Among the lines listed below, count those that include the string "from", and state only the count.
[RECORDED DATA Boundary: Start]
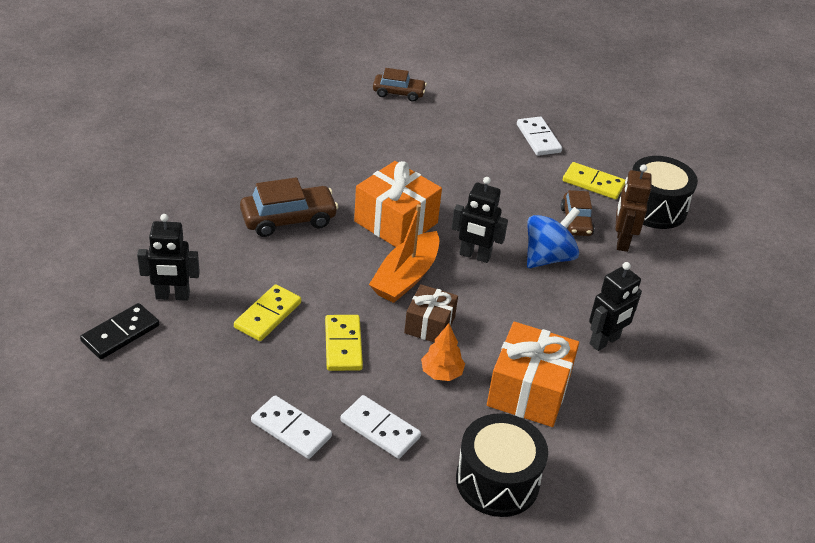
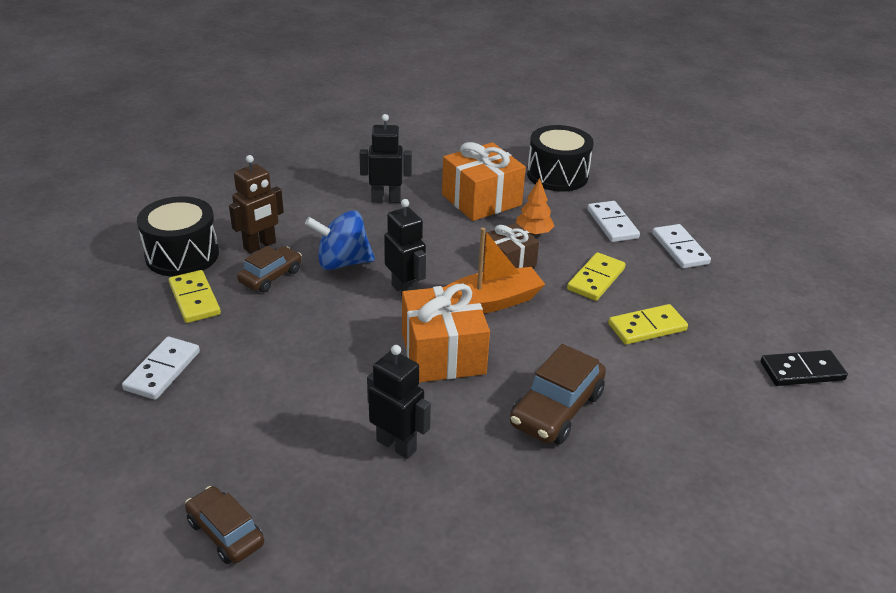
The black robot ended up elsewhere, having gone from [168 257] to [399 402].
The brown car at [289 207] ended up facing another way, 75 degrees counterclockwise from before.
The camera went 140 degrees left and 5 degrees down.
[RECORDED DATA Boundary: End]
* SOLUTION TO THIS PROBLEM *
2